• What you have to do:
Bring together all lines from the listing below that contain the string "white".

• Source data:
·····

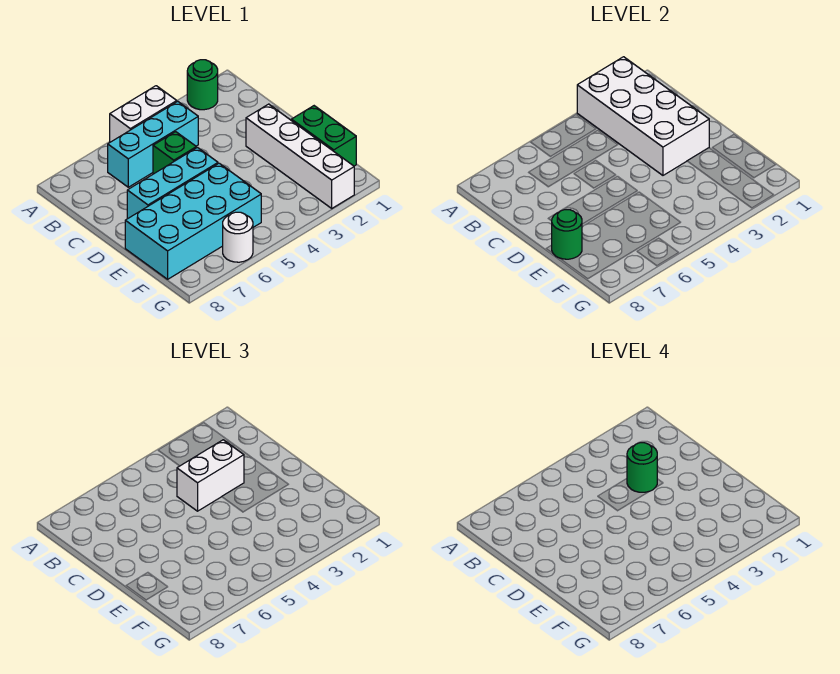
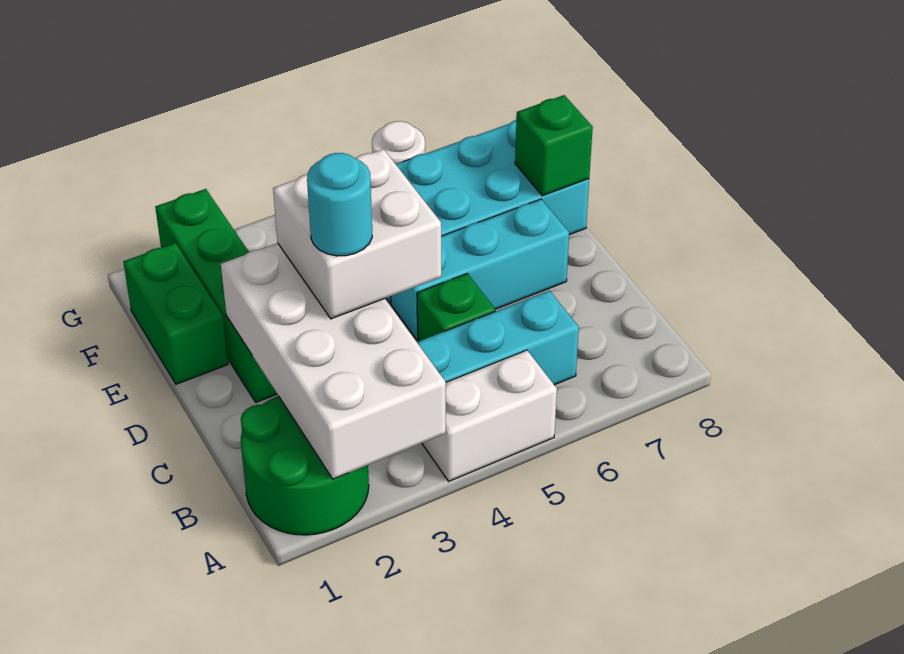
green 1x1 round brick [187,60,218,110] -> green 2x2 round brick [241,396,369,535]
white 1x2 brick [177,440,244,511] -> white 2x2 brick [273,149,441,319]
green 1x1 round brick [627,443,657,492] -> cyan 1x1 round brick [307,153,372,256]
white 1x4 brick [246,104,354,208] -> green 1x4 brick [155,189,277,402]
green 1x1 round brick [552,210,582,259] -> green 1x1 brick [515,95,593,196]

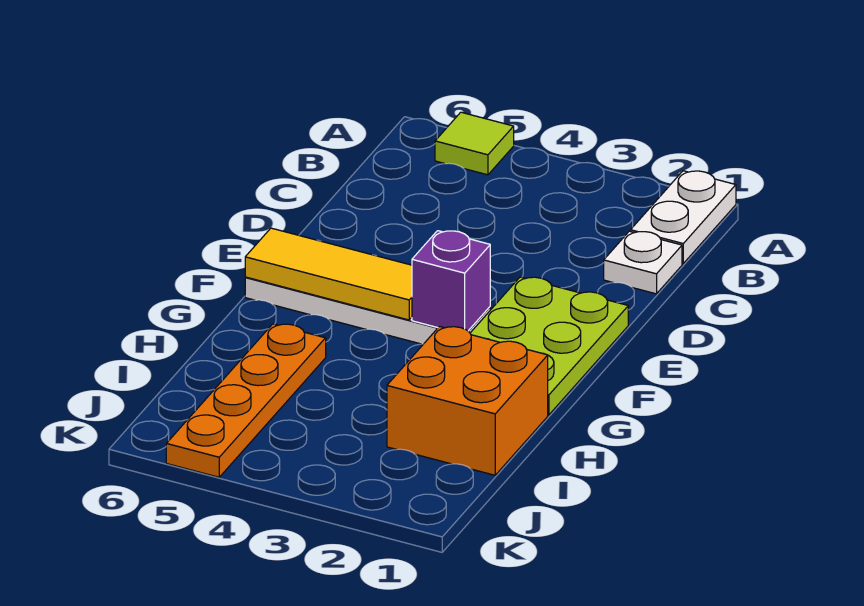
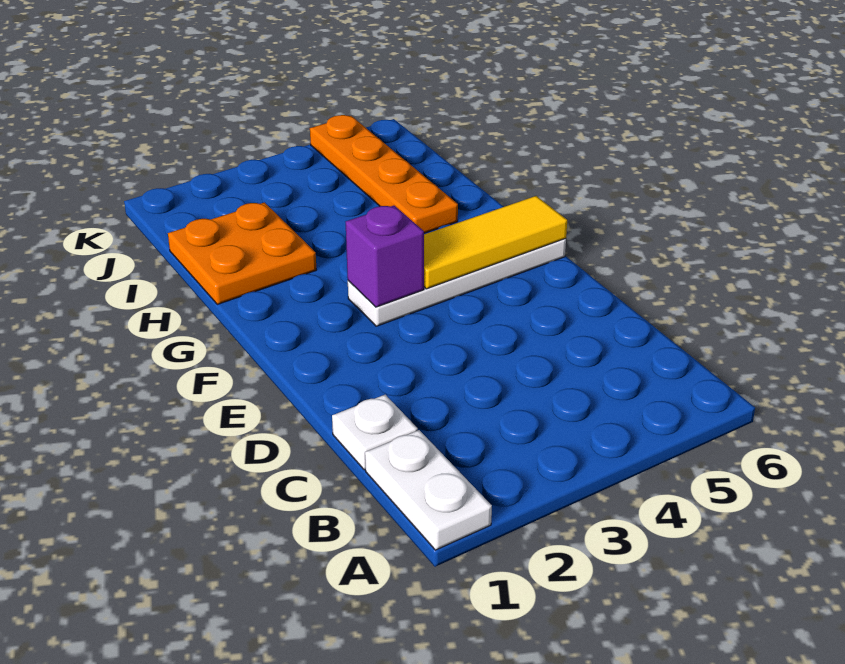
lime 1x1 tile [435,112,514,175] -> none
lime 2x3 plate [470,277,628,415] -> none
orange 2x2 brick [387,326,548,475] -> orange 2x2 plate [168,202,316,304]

·····

• Written solution:
white 1x2 brick [177,440,244,511] -> white 2x2 brick [273,149,441,319]
white 1x4 brick [246,104,354,208] -> green 1x4 brick [155,189,277,402]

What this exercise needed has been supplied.